• **TASK INPUTS**:
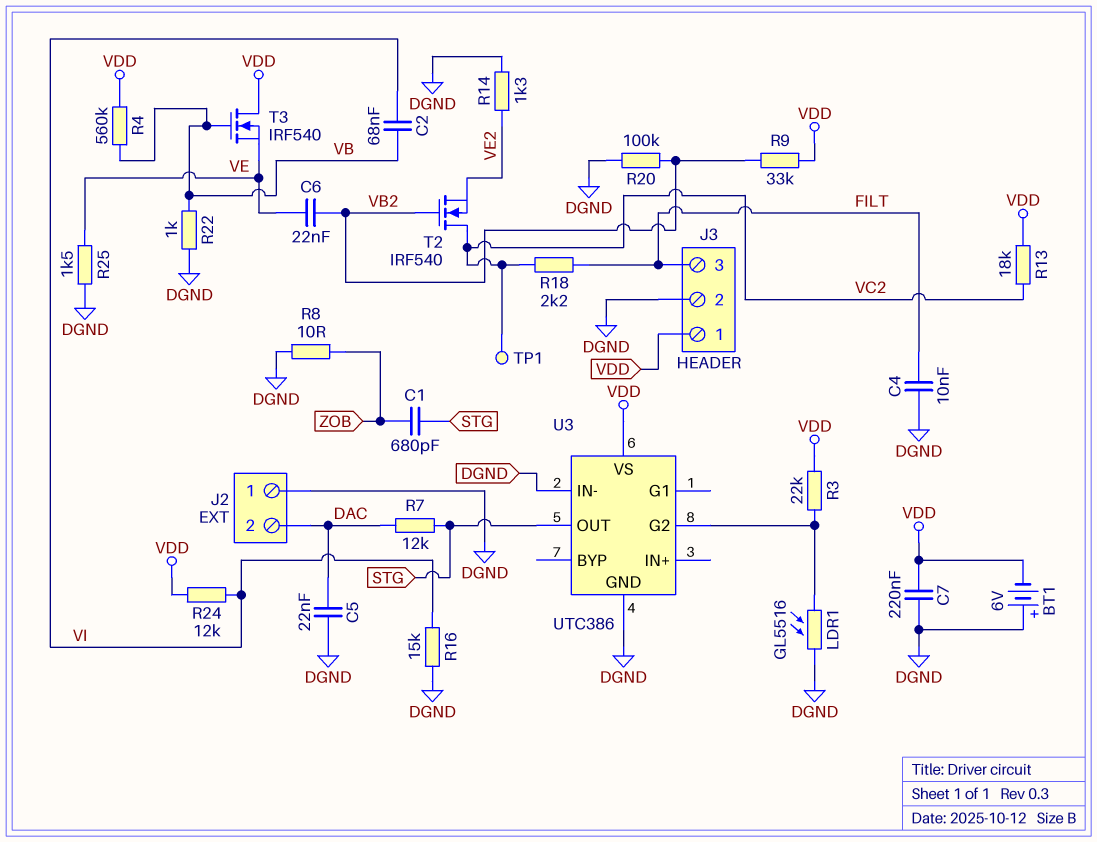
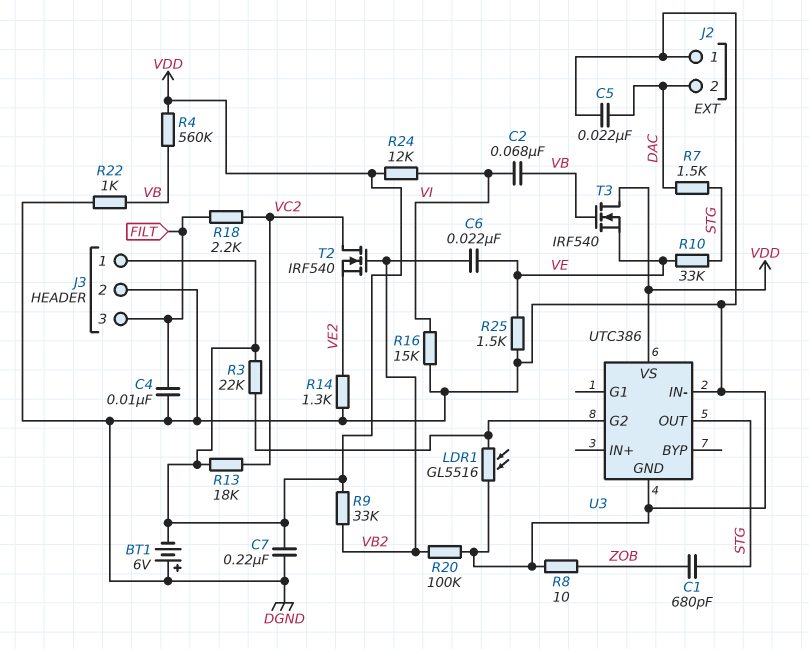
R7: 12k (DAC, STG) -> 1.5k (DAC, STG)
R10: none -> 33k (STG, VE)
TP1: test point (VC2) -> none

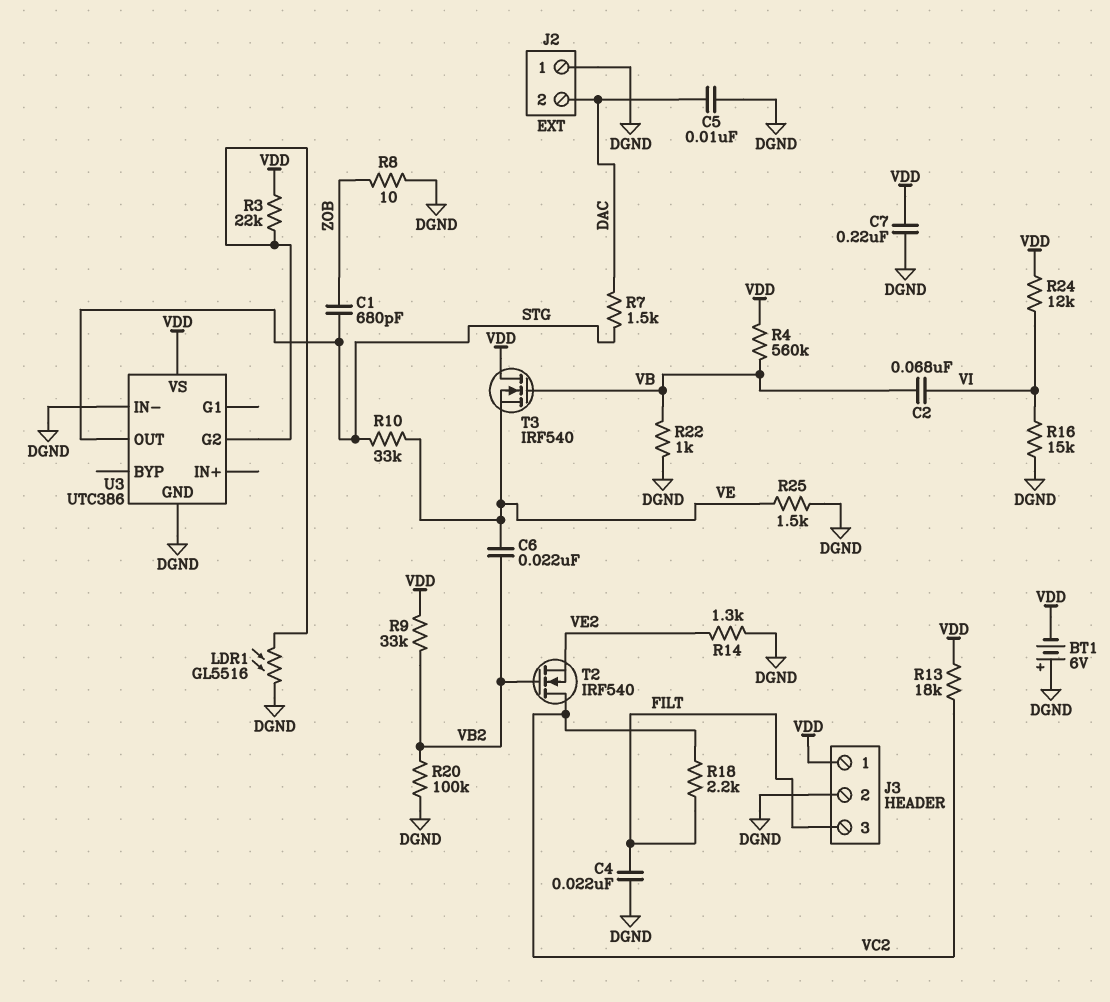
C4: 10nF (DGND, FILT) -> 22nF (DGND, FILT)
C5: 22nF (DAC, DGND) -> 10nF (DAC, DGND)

• **EXERCISE DESCRIPTION**: Going through the material above, tally the lines holding "none" and give the number alone.

• **SOLUTION TO THE EXERCISE**: 2